*Input data*:

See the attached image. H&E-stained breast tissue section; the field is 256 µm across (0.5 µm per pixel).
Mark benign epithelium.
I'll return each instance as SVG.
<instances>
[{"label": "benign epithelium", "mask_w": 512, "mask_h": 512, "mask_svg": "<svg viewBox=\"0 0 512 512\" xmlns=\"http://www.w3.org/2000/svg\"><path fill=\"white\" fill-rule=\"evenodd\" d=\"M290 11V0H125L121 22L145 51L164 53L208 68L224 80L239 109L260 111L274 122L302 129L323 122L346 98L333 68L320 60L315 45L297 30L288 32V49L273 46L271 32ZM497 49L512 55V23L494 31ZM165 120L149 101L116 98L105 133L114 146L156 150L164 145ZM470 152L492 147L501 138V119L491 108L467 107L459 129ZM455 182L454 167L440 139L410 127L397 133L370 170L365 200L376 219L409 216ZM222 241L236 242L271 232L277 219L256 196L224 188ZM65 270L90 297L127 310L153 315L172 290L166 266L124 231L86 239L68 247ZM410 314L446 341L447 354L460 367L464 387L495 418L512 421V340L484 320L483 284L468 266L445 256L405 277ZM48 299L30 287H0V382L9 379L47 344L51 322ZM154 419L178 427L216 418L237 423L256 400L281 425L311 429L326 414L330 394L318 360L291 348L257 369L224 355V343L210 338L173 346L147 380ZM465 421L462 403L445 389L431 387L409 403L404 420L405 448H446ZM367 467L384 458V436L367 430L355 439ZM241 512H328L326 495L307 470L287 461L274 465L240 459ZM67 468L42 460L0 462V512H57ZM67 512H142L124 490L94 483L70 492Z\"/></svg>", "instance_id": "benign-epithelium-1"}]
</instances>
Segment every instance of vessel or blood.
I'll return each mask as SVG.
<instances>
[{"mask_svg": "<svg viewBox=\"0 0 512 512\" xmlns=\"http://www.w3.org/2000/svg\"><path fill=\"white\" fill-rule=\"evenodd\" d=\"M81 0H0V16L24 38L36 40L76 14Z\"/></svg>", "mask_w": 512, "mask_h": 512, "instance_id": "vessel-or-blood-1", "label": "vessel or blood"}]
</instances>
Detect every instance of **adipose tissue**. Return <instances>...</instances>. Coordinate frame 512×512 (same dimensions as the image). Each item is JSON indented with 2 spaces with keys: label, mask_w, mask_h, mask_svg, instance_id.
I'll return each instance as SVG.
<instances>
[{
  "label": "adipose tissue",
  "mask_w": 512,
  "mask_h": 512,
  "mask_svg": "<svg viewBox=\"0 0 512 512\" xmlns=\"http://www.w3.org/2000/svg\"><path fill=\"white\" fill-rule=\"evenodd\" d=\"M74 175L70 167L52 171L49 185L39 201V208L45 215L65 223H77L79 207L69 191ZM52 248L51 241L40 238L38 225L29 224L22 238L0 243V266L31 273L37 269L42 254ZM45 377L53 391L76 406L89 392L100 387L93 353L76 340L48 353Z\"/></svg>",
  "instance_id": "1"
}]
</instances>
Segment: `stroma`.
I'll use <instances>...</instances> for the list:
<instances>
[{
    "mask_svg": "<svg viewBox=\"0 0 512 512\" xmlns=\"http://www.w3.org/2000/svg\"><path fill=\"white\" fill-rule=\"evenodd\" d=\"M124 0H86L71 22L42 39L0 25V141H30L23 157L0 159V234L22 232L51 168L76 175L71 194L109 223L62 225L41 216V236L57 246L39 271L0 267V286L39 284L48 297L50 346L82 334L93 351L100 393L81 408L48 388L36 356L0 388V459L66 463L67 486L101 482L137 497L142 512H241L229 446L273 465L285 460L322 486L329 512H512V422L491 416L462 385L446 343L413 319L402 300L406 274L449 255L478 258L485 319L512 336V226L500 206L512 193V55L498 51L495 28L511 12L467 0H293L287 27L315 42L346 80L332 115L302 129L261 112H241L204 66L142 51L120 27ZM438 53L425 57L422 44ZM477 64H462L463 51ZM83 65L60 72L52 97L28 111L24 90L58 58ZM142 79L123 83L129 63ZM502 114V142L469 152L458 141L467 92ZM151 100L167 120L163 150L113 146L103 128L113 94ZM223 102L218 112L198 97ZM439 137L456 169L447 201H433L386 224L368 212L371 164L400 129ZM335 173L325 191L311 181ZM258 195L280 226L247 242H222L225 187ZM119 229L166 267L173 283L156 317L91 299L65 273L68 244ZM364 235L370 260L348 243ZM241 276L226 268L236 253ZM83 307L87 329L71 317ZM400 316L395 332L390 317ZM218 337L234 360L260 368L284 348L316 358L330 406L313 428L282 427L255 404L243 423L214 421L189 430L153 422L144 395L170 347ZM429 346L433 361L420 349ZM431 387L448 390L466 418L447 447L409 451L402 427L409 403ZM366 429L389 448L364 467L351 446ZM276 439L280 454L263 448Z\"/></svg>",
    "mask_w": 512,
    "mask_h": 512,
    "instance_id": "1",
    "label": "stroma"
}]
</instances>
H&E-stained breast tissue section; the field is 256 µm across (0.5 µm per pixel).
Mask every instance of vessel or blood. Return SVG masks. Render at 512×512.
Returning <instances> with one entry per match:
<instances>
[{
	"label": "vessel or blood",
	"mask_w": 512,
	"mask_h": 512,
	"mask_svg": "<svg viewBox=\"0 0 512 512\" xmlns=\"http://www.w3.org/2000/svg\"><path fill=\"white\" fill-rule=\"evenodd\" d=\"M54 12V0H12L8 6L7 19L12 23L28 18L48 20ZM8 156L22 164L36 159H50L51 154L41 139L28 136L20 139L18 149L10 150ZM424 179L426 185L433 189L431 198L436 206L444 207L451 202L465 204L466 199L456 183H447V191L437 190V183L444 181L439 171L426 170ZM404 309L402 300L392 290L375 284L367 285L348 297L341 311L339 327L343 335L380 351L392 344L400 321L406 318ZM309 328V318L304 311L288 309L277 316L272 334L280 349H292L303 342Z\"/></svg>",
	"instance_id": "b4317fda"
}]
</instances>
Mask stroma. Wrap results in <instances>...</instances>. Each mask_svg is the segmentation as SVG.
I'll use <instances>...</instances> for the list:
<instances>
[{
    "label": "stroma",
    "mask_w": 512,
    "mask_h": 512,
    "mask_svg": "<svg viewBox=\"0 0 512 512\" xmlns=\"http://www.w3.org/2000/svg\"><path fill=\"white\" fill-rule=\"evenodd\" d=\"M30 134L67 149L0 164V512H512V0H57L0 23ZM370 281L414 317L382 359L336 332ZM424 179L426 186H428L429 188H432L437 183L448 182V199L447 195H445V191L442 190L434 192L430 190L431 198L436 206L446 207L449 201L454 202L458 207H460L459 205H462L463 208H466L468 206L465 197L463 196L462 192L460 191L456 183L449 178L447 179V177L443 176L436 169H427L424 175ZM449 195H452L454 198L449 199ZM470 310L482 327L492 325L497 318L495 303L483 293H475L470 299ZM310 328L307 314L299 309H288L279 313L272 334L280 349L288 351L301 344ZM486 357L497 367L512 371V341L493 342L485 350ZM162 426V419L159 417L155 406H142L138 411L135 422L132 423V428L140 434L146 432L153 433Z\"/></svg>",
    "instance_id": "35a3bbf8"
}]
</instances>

*Exercise objective*: Say how many lines have the string "stained" in them, offering no words beyond the number.

*Answer in full*: 2